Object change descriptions

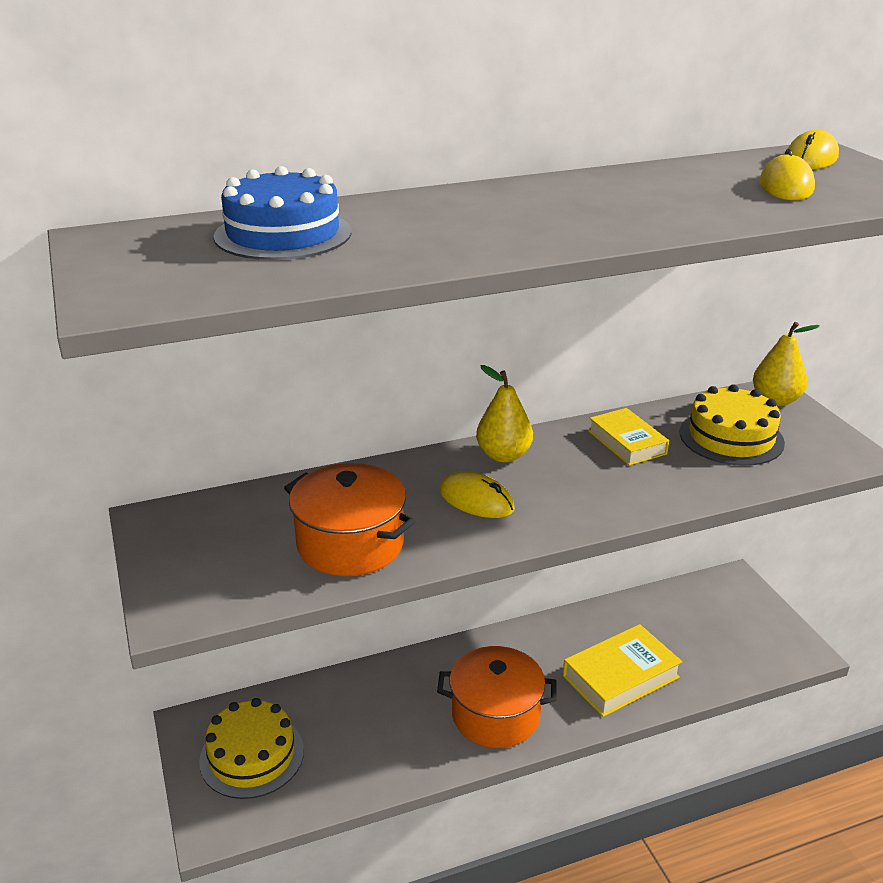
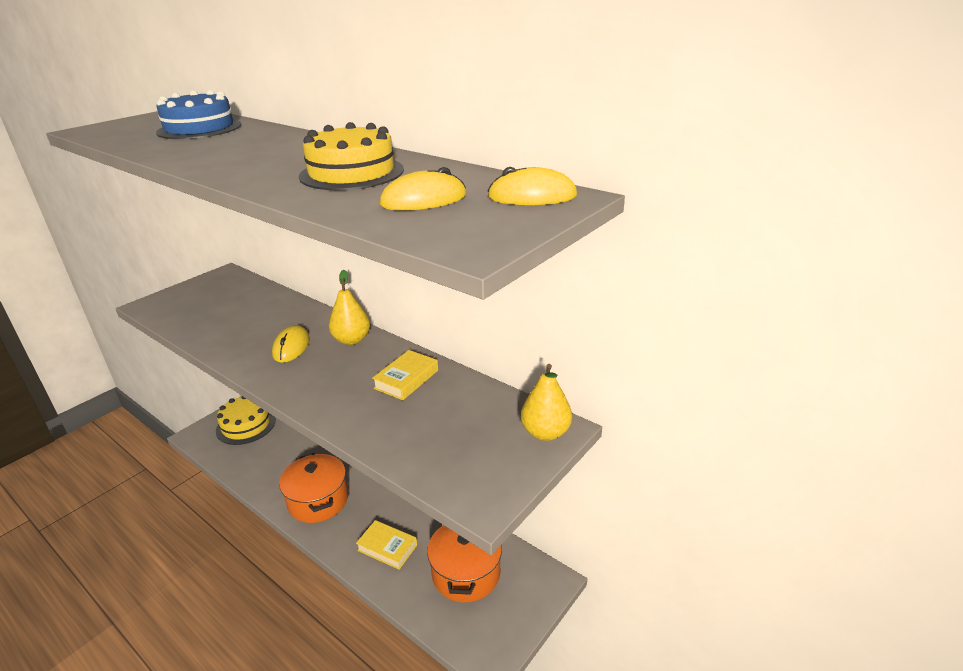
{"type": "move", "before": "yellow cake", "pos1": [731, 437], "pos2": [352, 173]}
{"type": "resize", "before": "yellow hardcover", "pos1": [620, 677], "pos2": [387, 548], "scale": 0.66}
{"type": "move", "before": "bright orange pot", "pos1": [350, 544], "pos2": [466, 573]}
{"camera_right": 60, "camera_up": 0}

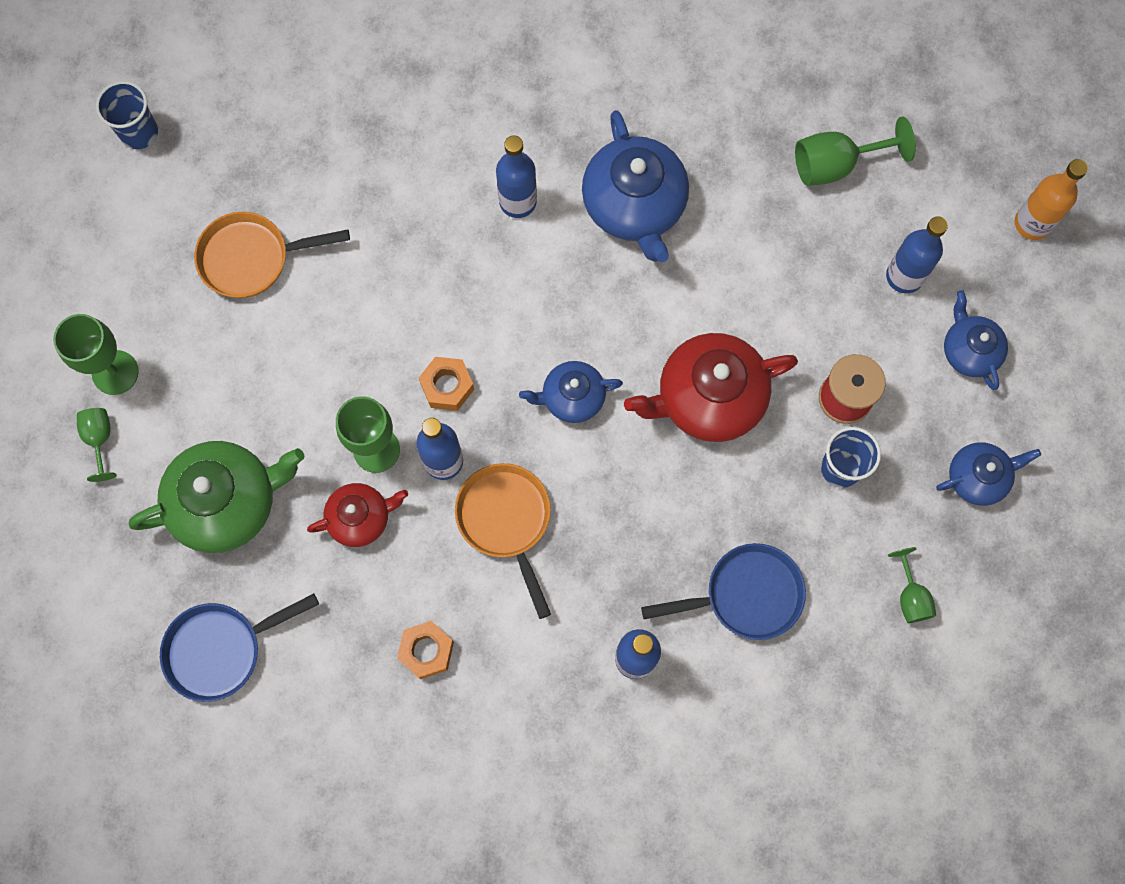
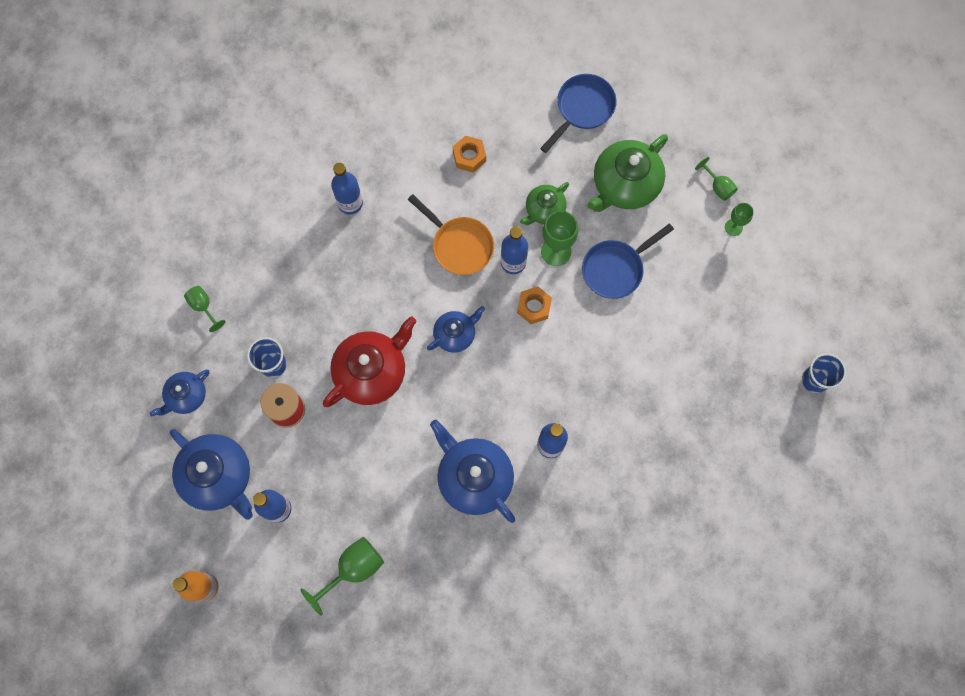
{"type": "resize", "before": "blue teapot", "pos1": [969, 351], "pos2": [218, 476], "scale": 1.74}
{"type": "recolor", "before": "scarlet teapot", "after": "leaf-green teapot", "pos1": [360, 518], "pos2": [544, 210]}
{"type": "move", "before": "blue frying pan", "pos1": [746, 595], "pos2": [615, 269]}
{"type": "resize", "before": "leaf-green goblet", "pos1": [115, 372], "pos2": [733, 227], "scale": 0.6}
{"type": "delete", "before": "bright orange frying pan", "pos1": [251, 258]}
{"camera_right": 155, "camera_up": 0}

- _Required work_: Nothing but the exact text of the records should appear in your answer, with no pictures. Please write it out.

- _Exercise output_:
{"type": "move", "before": "yellow cake", "pos1": [731, 437], "pos2": [352, 173]}
{"type": "resize", "before": "yellow hardcover", "pos1": [620, 677], "pos2": [387, 548], "scale": 0.66}
{"type": "move", "before": "bright orange pot", "pos1": [350, 544], "pos2": [466, 573]}
{"camera_right": 60, "camera_up": 0}

{"type": "resize", "before": "blue teapot", "pos1": [969, 351], "pos2": [218, 476], "scale": 1.74}
{"type": "recolor", "before": "scarlet teapot", "after": "leaf-green teapot", "pos1": [360, 518], "pos2": [544, 210]}
{"type": "move", "before": "blue frying pan", "pos1": [746, 595], "pos2": [615, 269]}
{"type": "resize", "before": "leaf-green goblet", "pos1": [115, 372], "pos2": [733, 227], "scale": 0.6}
{"type": "delete", "before": "bright orange frying pan", "pos1": [251, 258]}
{"camera_right": 155, "camera_up": 0}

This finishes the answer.